Exercise directions: Retype, exactly as they appear below, the lines between the line holding "J4 pin 1: W14 -> GND" and the line holding "R15: 220 (GND, W13) -> 2.2k (GND, W13)", both ends included.

Dataset content:

>>>>

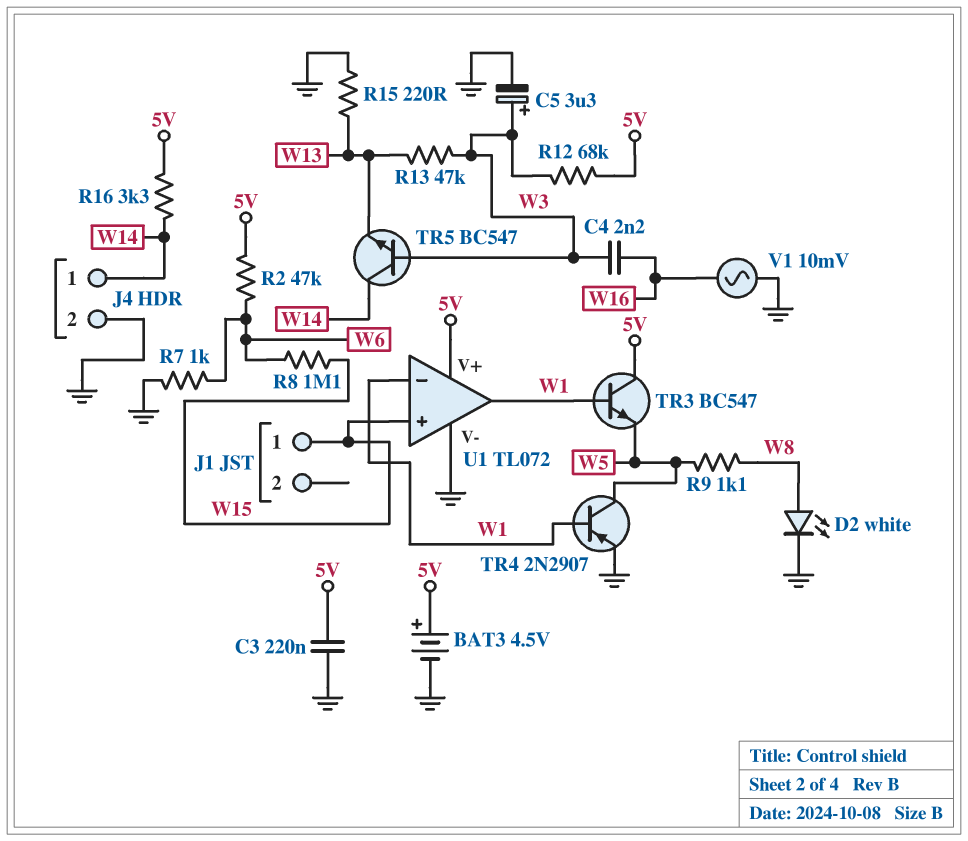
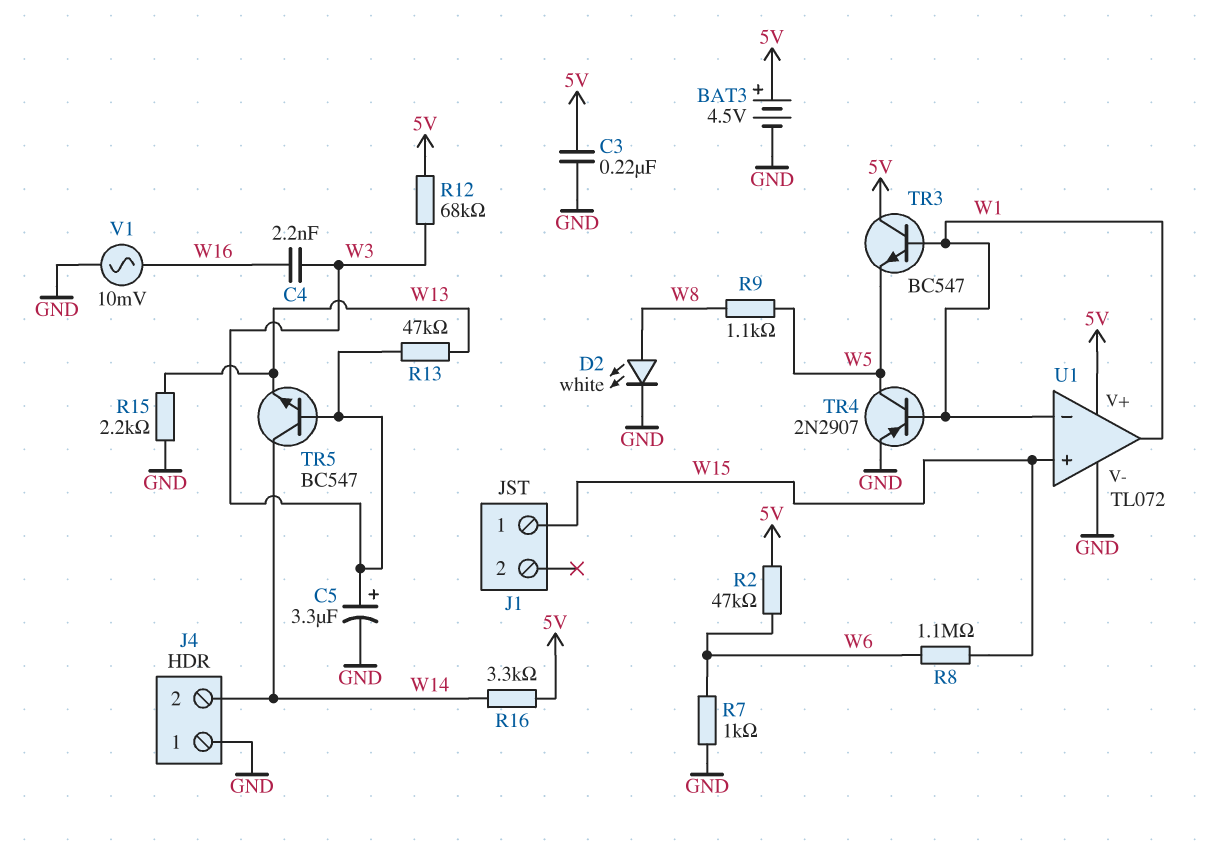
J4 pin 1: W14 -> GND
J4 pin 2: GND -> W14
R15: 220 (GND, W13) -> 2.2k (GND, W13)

<<<<
>>>>

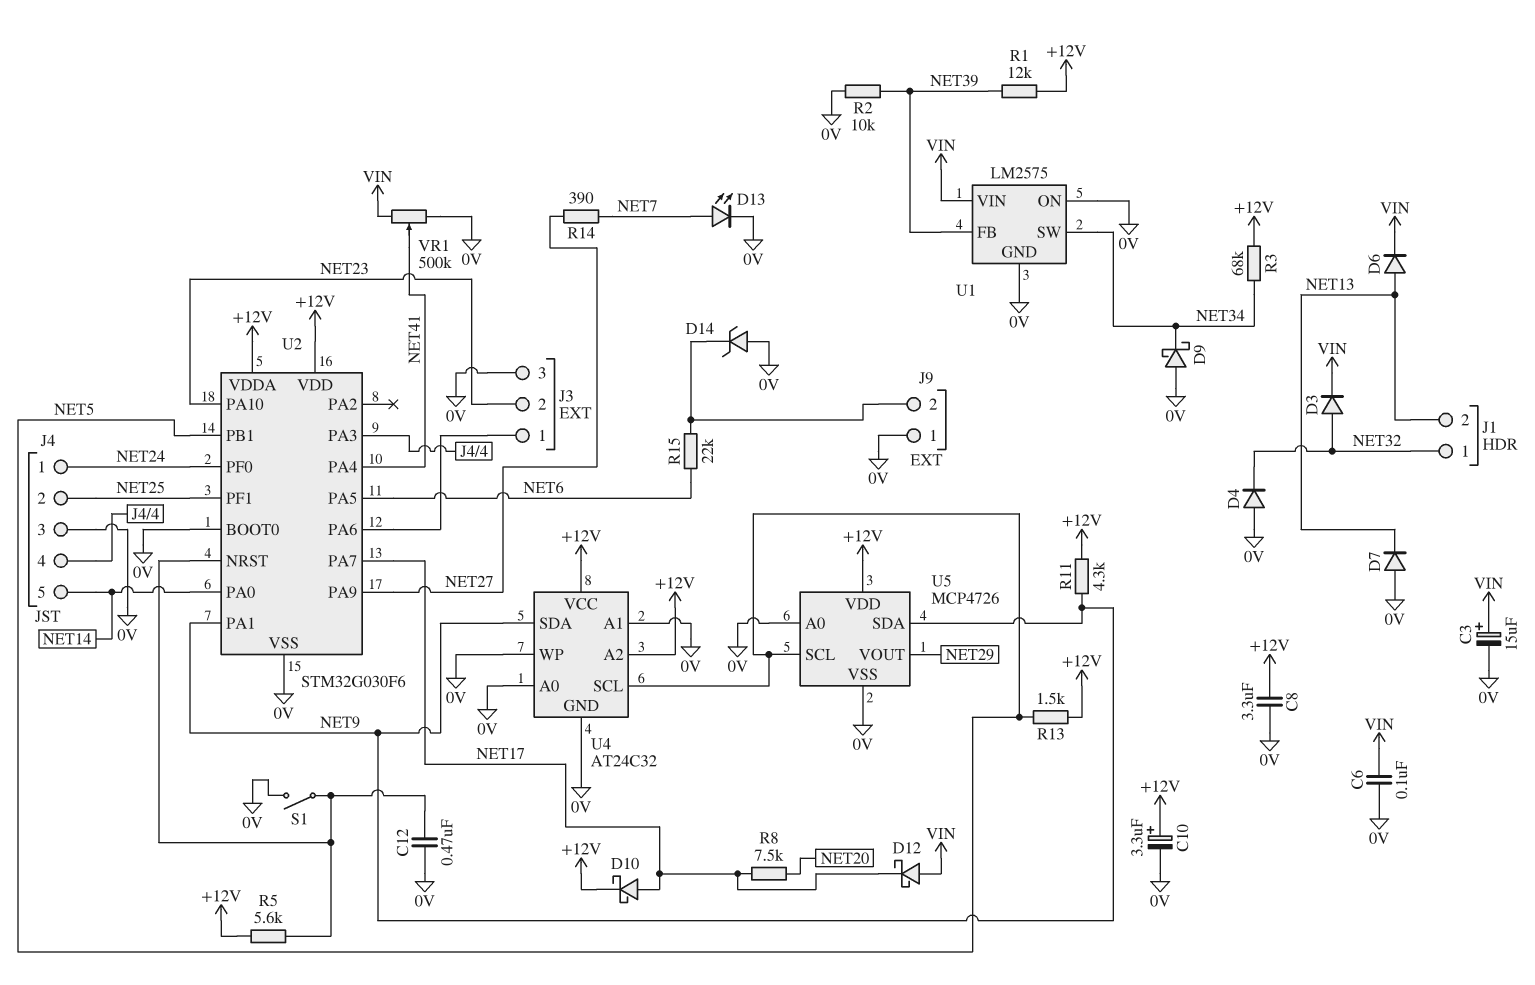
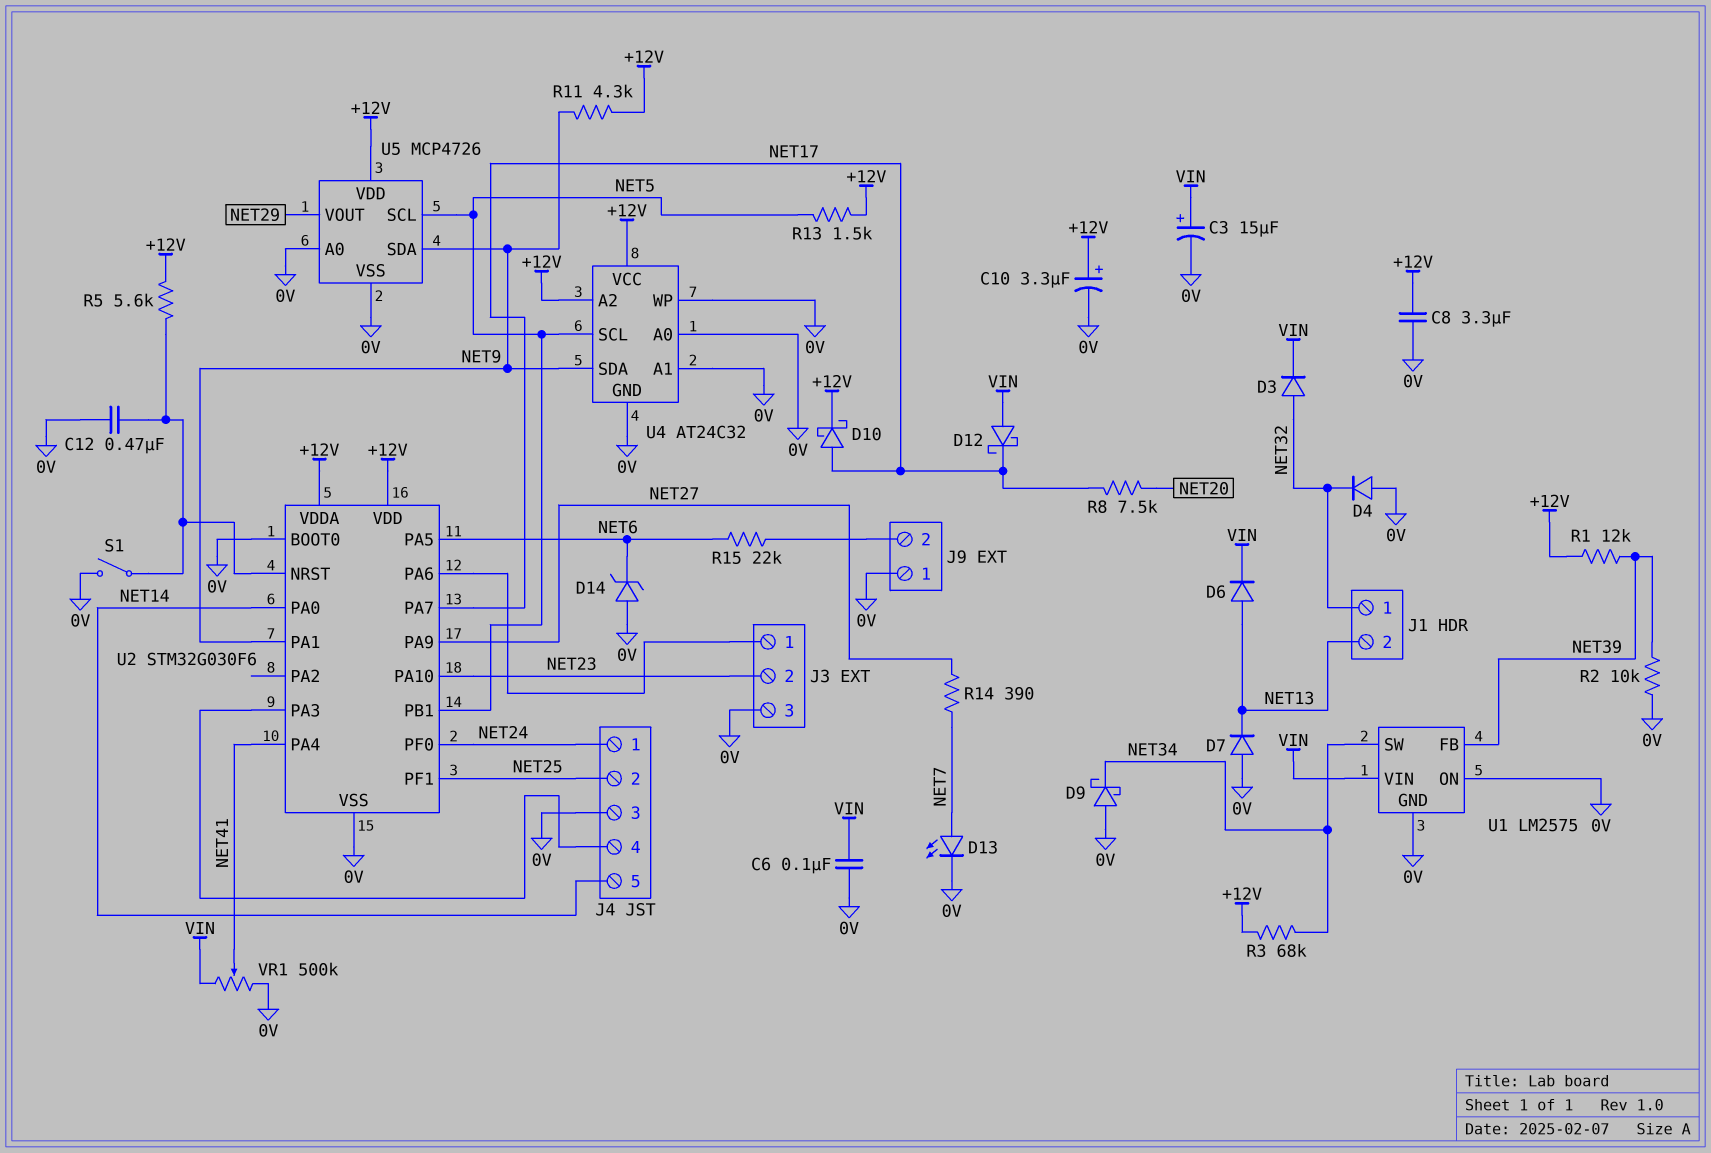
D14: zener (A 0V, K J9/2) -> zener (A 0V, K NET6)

<<<<
>>>>

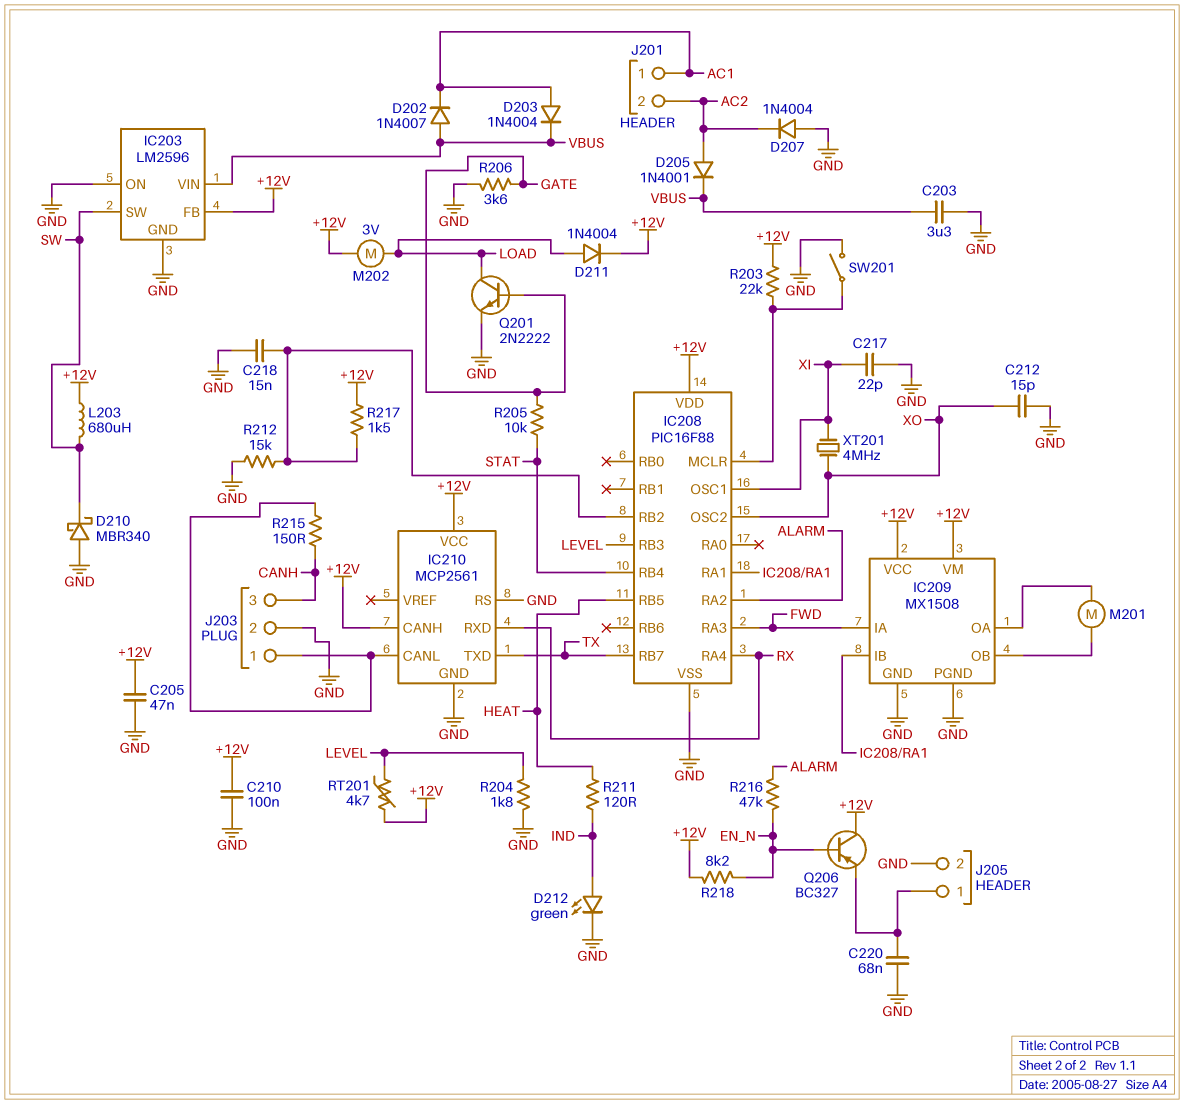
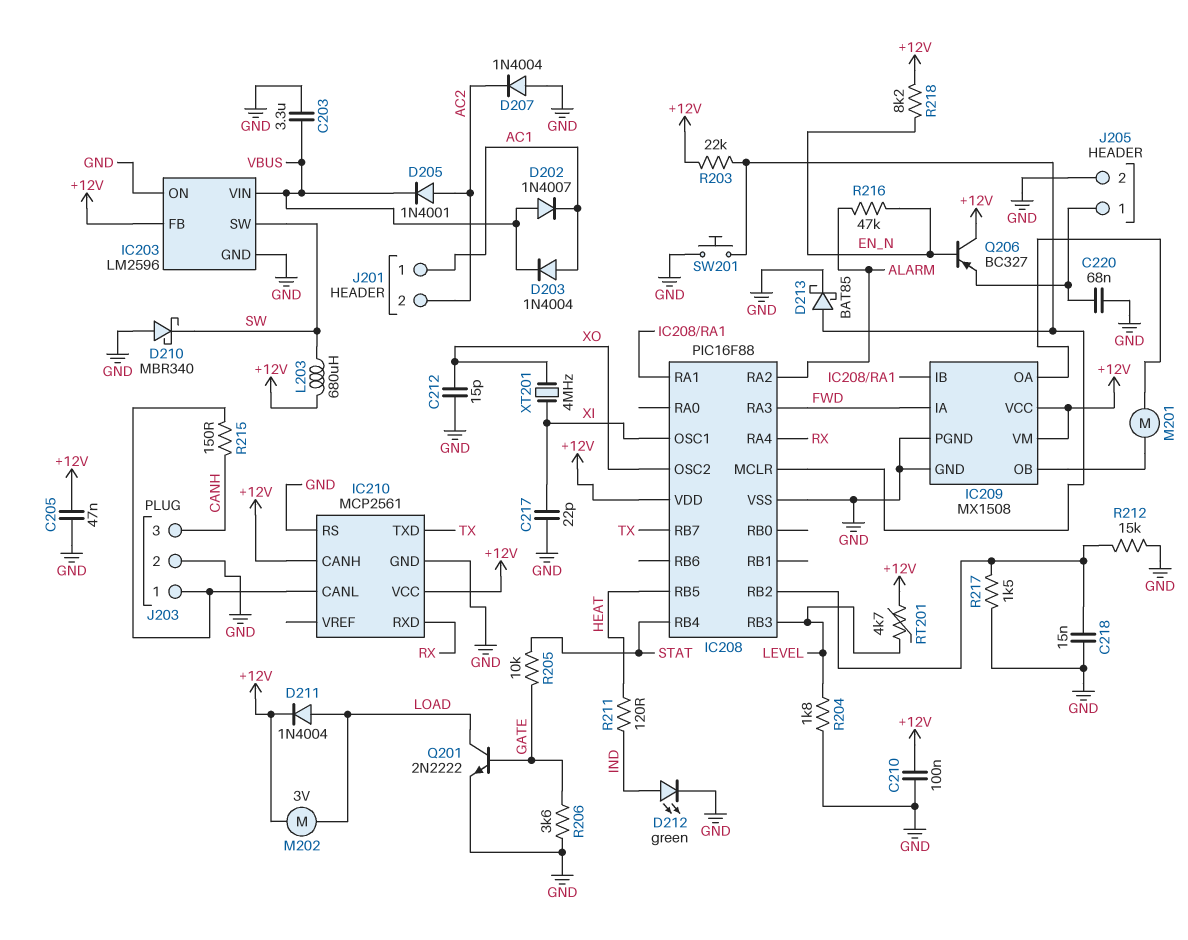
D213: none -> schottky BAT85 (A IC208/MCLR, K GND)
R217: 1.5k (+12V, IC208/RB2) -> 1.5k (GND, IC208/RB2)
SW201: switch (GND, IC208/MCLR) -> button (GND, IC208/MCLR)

<<<<

Answer space:
J4 pin 1: W14 -> GND
J4 pin 2: GND -> W14
R15: 220 (GND, W13) -> 2.2k (GND, W13)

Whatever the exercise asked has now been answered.